Set down each record below precisely, skipping the pictures.

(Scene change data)
^^^^^^^^^^^^^^^^
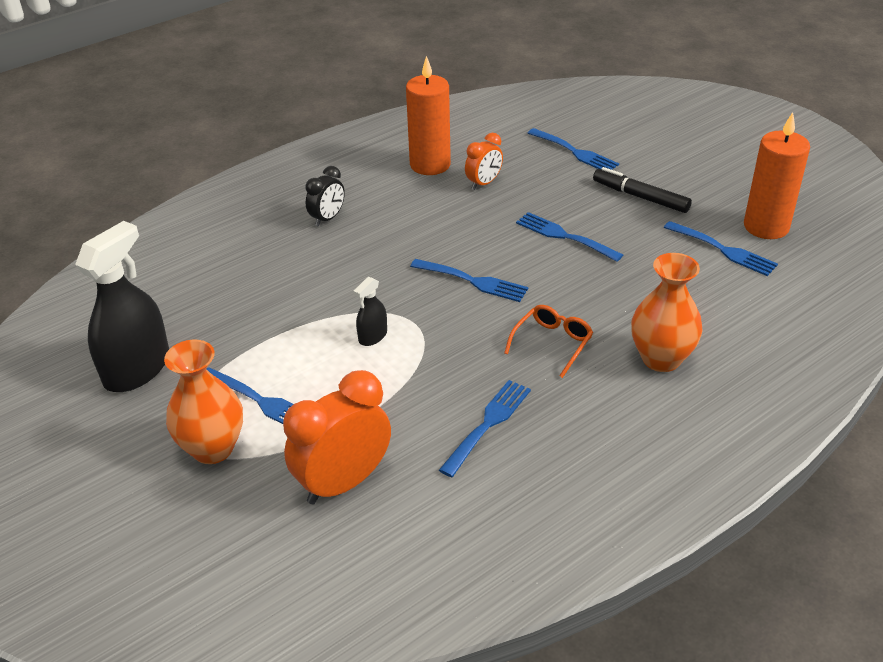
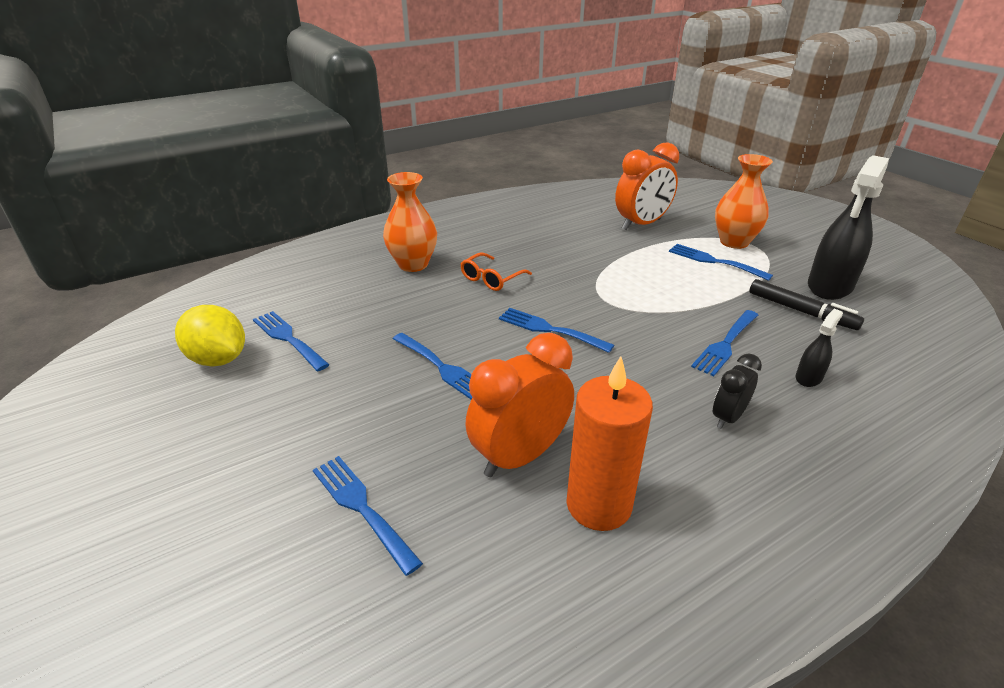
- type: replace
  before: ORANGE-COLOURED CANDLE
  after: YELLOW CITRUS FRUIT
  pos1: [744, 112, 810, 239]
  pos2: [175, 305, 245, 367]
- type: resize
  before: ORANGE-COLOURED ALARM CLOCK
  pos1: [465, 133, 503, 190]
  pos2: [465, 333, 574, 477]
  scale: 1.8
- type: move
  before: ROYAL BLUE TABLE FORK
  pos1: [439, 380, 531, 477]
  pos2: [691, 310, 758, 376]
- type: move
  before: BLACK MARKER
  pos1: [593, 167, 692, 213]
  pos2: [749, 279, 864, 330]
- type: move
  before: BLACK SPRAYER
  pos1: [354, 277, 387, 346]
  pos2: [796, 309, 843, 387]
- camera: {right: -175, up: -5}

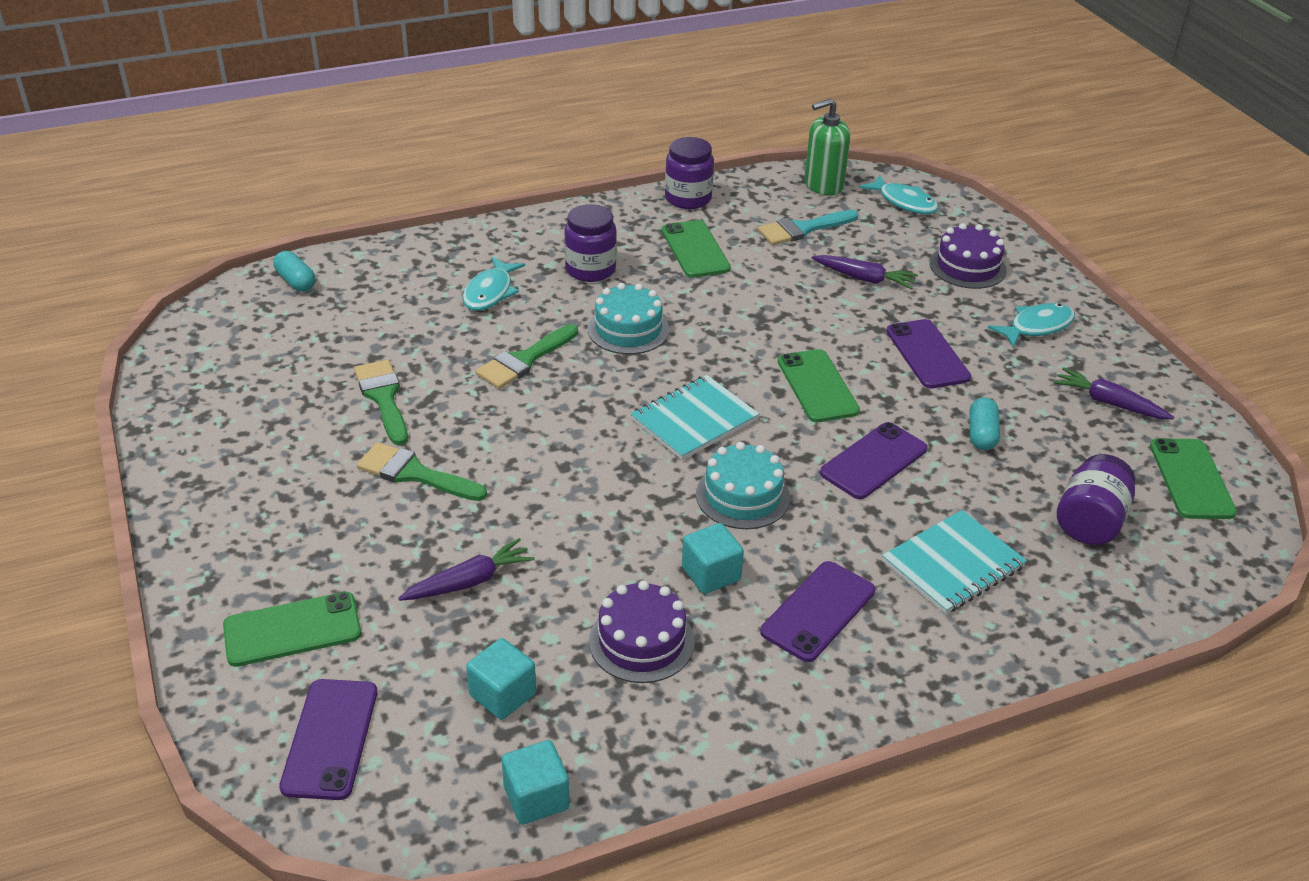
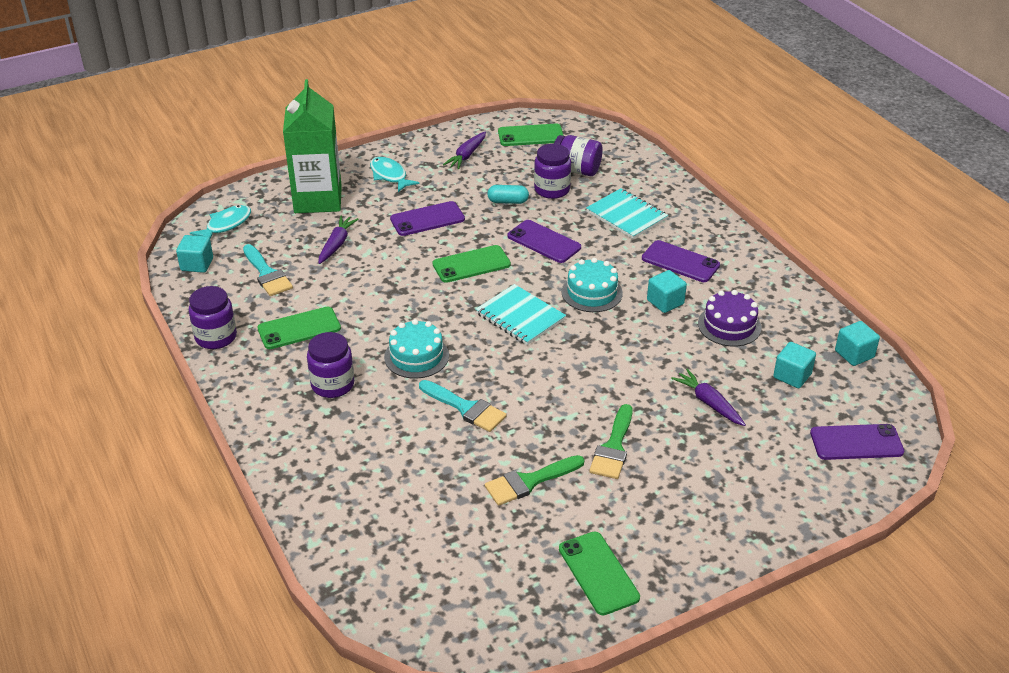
- type: replace
  before: GREEN SOAP DISPENSER
  after: TURQUOISE BLOCK
  pos1: [804, 98, 850, 196]
  pos2: [176, 235, 213, 273]
- type: replace
  before: VIOLET LAYER CAKE
  after: GREEN MILK CARTON
  pos1: [930, 223, 1007, 289]
  pos2: [283, 79, 342, 213]
- type: recolor
  before: GREEN PAINTBRUSH
  after: TURQUOISE PAINTBRUSH
  pos1: [475, 324, 578, 389]
  pos2: [419, 380, 506, 432]
- type: insert
  after: VIOLET PRESERVE JAR
  pos2: [534, 144, 571, 199]
- type: move
  before: GREEN PHONE
  pos1: [223, 592, 361, 667]
  pos2: [559, 531, 640, 615]
- type: delete
  before: TURQUOISE CAPSULE
  pos1: [273, 251, 315, 292]
- type: delete
  before: TURQUOISE TOY FISH
  pos1: [462, 257, 525, 311]
- camera: {right: -95, up: 0}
^^^^^^^^^^^^^^^^
→ **Exercise response**:
- type: replace
  before: ORANGE-COLOURED CANDLE
  after: YELLOW CITRUS FRUIT
  pos1: [744, 112, 810, 239]
  pos2: [175, 305, 245, 367]
- type: resize
  before: ORANGE-COLOURED ALARM CLOCK
  pos1: [465, 133, 503, 190]
  pos2: [465, 333, 574, 477]
  scale: 1.8
- type: move
  before: ROYAL BLUE TABLE FORK
  pos1: [439, 380, 531, 477]
  pos2: [691, 310, 758, 376]
- type: move
  before: BLACK MARKER
  pos1: [593, 167, 692, 213]
  pos2: [749, 279, 864, 330]
- type: move
  before: BLACK SPRAYER
  pos1: [354, 277, 387, 346]
  pos2: [796, 309, 843, 387]
- camera: {right: -175, up: -5}

- type: replace
  before: GREEN SOAP DISPENSER
  after: TURQUOISE BLOCK
  pos1: [804, 98, 850, 196]
  pos2: [176, 235, 213, 273]
- type: replace
  before: VIOLET LAYER CAKE
  after: GREEN MILK CARTON
  pos1: [930, 223, 1007, 289]
  pos2: [283, 79, 342, 213]
- type: recolor
  before: GREEN PAINTBRUSH
  after: TURQUOISE PAINTBRUSH
  pos1: [475, 324, 578, 389]
  pos2: [419, 380, 506, 432]
- type: insert
  after: VIOLET PRESERVE JAR
  pos2: [534, 144, 571, 199]
- type: move
  before: GREEN PHONE
  pos1: [223, 592, 361, 667]
  pos2: [559, 531, 640, 615]
- type: delete
  before: TURQUOISE CAPSULE
  pos1: [273, 251, 315, 292]
- type: delete
  before: TURQUOISE TOY FISH
  pos1: [462, 257, 525, 311]
- camera: {right: -95, up: 0}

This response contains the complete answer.